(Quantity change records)
◇ ◇ ◇ ◇

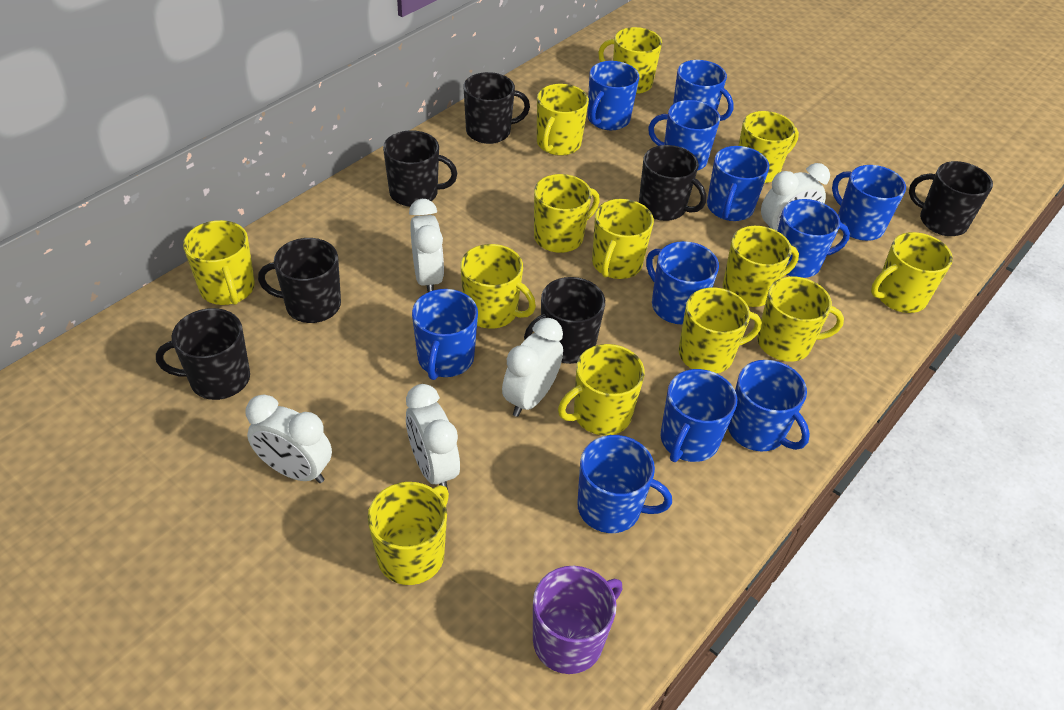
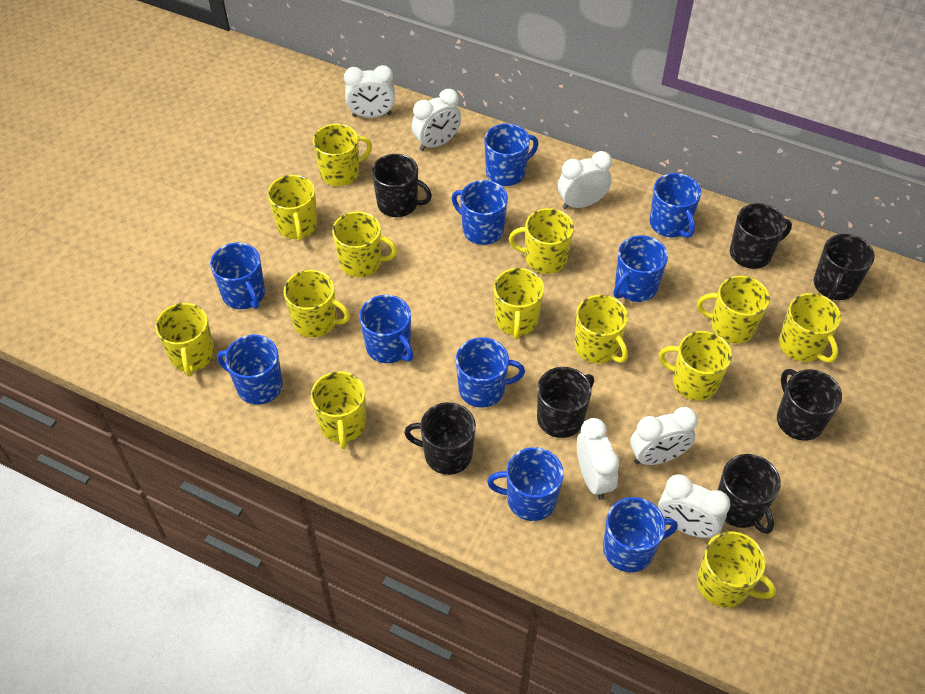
blue mug: [412,289,478,380] [577,435,672,533] [587,61,640,130] [646,241,719,325] [648,100,720,171] [660,369,737,462] [673,60,734,121] [707,146,769,221] [728,360,810,451] [777,199,850,278] [832,165,906,241] = 11 -> [210,243,265,309] [217,335,283,405] [359,295,413,363] [452,180,508,245] [456,337,525,408] [484,124,538,186] [487,447,564,521] [603,497,678,572] [614,235,668,302] [650,173,701,238] = 10
purple mug: [533,566,622,674] = 1 -> none = 0
white clock: [246,394,332,483] [406,384,460,490] [409,199,444,292] [502,318,563,417] [761,163,830,231] = 5 -> [344,65,395,118] [412,89,461,151] [558,151,612,209] [577,418,620,500] [630,407,698,465] [658,474,731,538] = 6

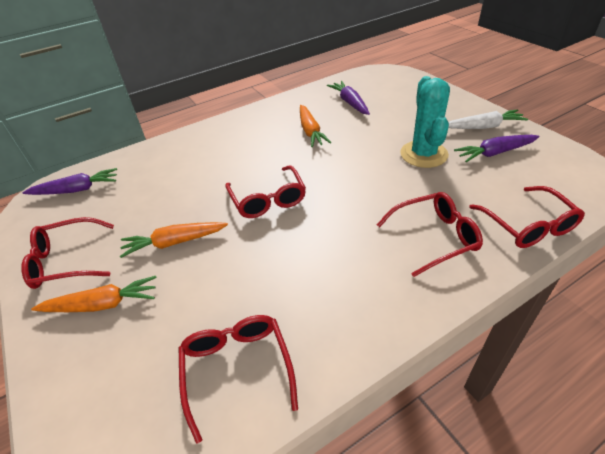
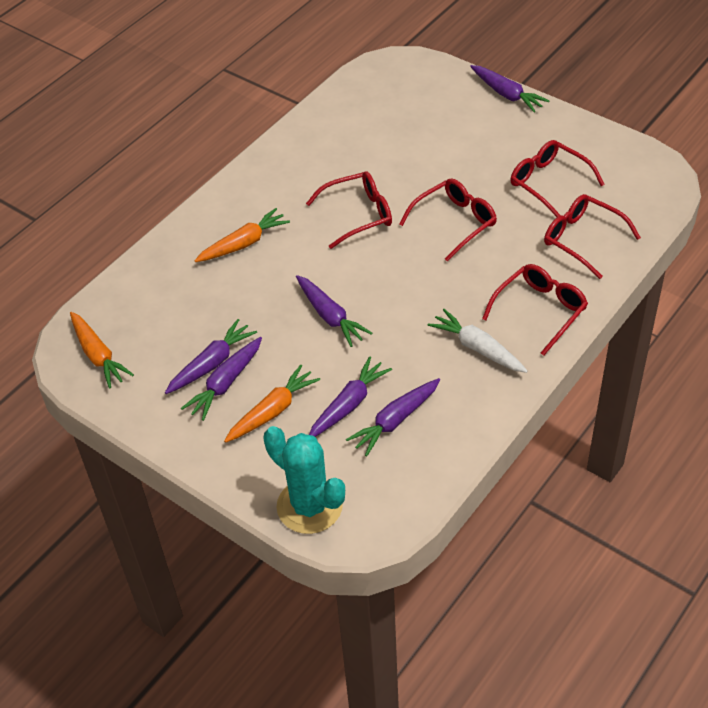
purple carrot: [23,168,117,195] [327,81,370,115] [454,135,540,162] = 3 -> [165,319,257,394] [181,337,262,421] [296,275,372,347] [309,356,392,437] [346,378,440,457] [470,65,549,113] = 6

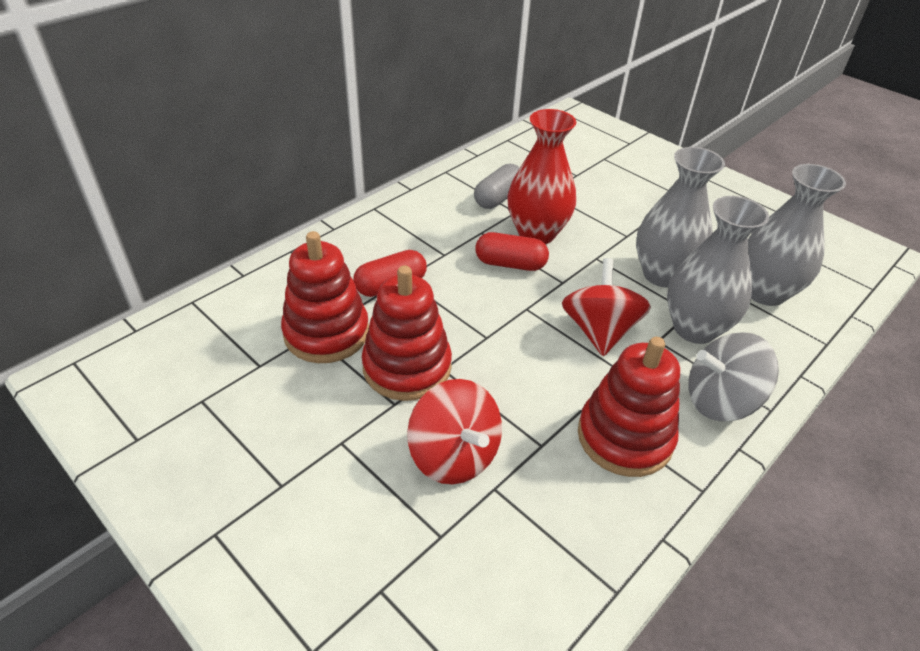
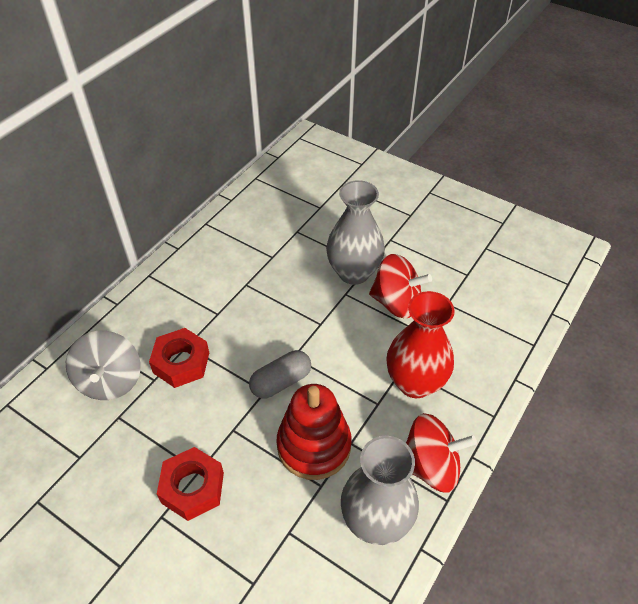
grey vase: [636,147,725,288] [667,196,769,344] [748,164,846,306] = 3 -> [326,180,385,285] [341,436,419,545] = 2
red capsule: [353,250,427,297] [475,232,549,271] = 2 -> none = 0
red nut: none = 0 -> [149,328,209,388] [157,447,224,521] = 2
red stacking toy: [281,231,369,363] [362,266,452,401] [578,337,680,477] = 3 -> [276,384,352,480] = 1

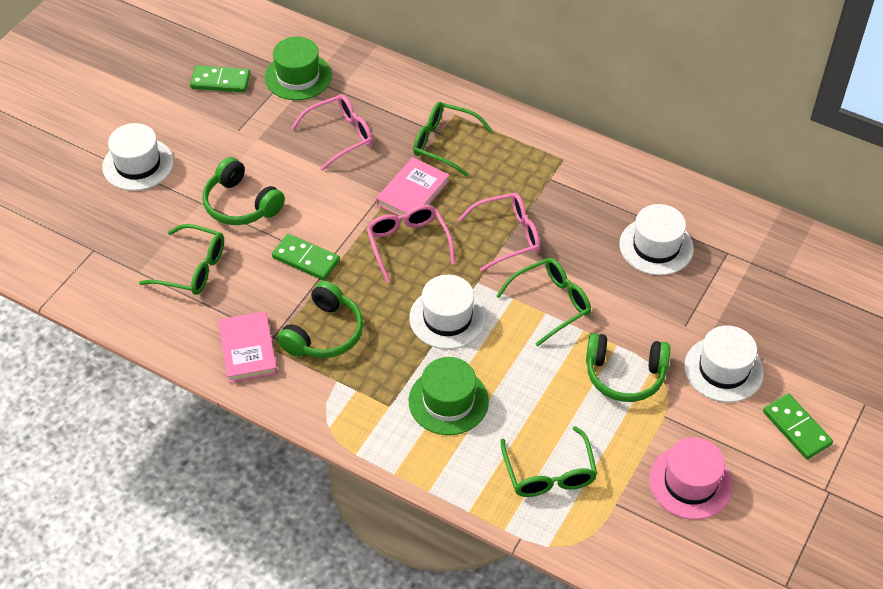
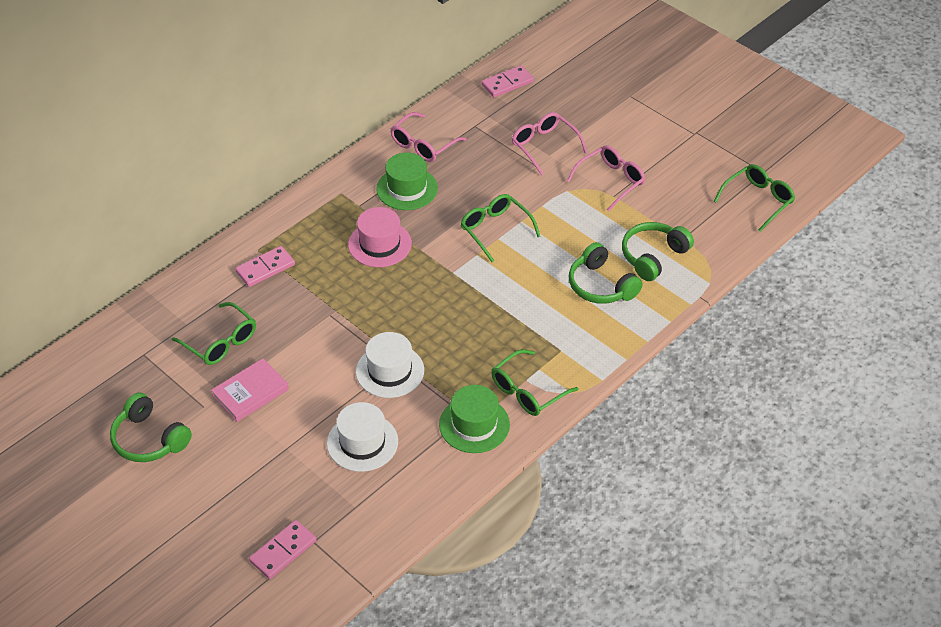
green domino: [190,65,251,92] [272,234,340,280] [763,394,833,460] = 3 -> none = 0
pink book: [218,311,277,383] [376,157,449,216] = 2 -> [211,358,289,422] = 1
pink domino: none = 0 -> [235,246,295,287] [249,520,316,579] [482,65,534,97] = 3
white hat: [102,123,174,191] [409,275,486,349] [619,204,694,275] [684,325,764,402] = 4 -> [327,402,398,472] [356,332,424,398] = 2

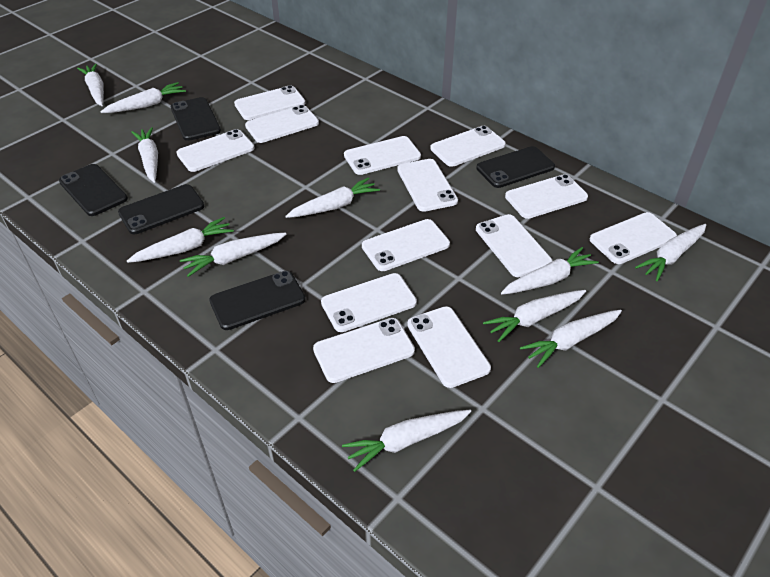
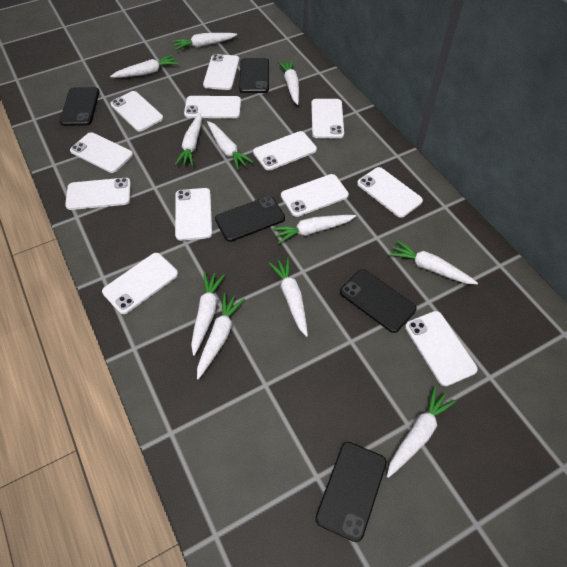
white phone: [176,129,254,172] [234,85,305,120] [245,105,319,143] [313,318,415,383] [321,273,417,332] [344,136,421,175] [362,219,450,271] [397,159,458,212] [407,306,491,388] [430,125,506,167] [476,214,553,277] [505,174,588,219] [590,212,677,264] = 13 -> [65,178,131,210] [70,132,133,173] [102,253,178,314] [110,91,163,132] [175,188,212,241] [184,96,241,118] [203,54,239,90] [253,131,317,171] [281,174,349,217] [311,99,344,138] [357,167,423,218] [405,311,478,386] = 12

◇ ◇ ◇ ◇

## [REQUIRED ACTION]
Begin at the top of the records above and retype each line exactly until the line containing "red stacking toy: [281,231,369,363]", which is included. Skip all pictures.

## [ANSWER TO THIS EXERCISE]
blue mug: [412,289,478,380] [577,435,672,533] [587,61,640,130] [646,241,719,325] [648,100,720,171] [660,369,737,462] [673,60,734,121] [707,146,769,221] [728,360,810,451] [777,199,850,278] [832,165,906,241] = 11 -> [210,243,265,309] [217,335,283,405] [359,295,413,363] [452,180,508,245] [456,337,525,408] [484,124,538,186] [487,447,564,521] [603,497,678,572] [614,235,668,302] [650,173,701,238] = 10
purple mug: [533,566,622,674] = 1 -> none = 0
white clock: [246,394,332,483] [406,384,460,490] [409,199,444,292] [502,318,563,417] [761,163,830,231] = 5 -> [344,65,395,118] [412,89,461,151] [558,151,612,209] [577,418,620,500] [630,407,698,465] [658,474,731,538] = 6

purple carrot: [23,168,117,195] [327,81,370,115] [454,135,540,162] = 3 -> [165,319,257,394] [181,337,262,421] [296,275,372,347] [309,356,392,437] [346,378,440,457] [470,65,549,113] = 6

grey vase: [636,147,725,288] [667,196,769,344] [748,164,846,306] = 3 -> [326,180,385,285] [341,436,419,545] = 2
red capsule: [353,250,427,297] [475,232,549,271] = 2 -> none = 0
red nut: none = 0 -> [149,328,209,388] [157,447,224,521] = 2
red stacking toy: [281,231,369,363] [362,266,452,401] [578,337,680,477] = 3 -> [276,384,352,480] = 1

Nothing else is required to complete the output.